● Directions for this task:
Find the lines below that contain the string "moved". Copy each one.

START Supplied records

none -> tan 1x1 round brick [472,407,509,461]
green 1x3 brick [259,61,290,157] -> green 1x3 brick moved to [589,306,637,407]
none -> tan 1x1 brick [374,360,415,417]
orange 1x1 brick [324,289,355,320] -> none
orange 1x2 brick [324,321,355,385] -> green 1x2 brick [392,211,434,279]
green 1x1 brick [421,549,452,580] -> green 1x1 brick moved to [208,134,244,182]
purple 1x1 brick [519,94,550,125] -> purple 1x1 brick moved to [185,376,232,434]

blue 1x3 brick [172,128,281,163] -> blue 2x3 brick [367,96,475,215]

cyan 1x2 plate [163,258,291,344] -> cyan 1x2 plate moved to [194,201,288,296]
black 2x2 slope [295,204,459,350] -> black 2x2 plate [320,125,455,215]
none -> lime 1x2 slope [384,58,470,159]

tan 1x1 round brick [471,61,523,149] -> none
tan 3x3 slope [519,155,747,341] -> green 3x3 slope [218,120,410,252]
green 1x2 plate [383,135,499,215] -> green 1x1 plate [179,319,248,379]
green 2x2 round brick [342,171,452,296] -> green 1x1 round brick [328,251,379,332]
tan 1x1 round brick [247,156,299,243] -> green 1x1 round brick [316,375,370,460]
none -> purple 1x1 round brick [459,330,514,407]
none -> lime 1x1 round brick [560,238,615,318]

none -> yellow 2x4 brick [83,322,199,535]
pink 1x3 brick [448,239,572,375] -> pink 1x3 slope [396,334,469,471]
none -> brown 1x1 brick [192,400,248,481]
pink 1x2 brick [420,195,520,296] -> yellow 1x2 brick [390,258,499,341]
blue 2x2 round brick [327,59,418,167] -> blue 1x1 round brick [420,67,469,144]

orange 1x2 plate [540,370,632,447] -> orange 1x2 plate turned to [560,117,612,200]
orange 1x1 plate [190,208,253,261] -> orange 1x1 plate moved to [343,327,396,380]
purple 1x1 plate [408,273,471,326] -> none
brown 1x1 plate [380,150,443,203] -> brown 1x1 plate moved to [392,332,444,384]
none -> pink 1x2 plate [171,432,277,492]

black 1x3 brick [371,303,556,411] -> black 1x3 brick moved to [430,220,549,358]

END Supplied records

● Answer:
green 1x3 brick [259,61,290,157] -> green 1x3 brick moved to [589,306,637,407]
green 1x1 brick [421,549,452,580] -> green 1x1 brick moved to [208,134,244,182]
purple 1x1 brick [519,94,550,125] -> purple 1x1 brick moved to [185,376,232,434]
cyan 1x2 plate [163,258,291,344] -> cyan 1x2 plate moved to [194,201,288,296]
orange 1x1 plate [190,208,253,261] -> orange 1x1 plate moved to [343,327,396,380]
brown 1x1 plate [380,150,443,203] -> brown 1x1 plate moved to [392,332,444,384]
black 1x3 brick [371,303,556,411] -> black 1x3 brick moved to [430,220,549,358]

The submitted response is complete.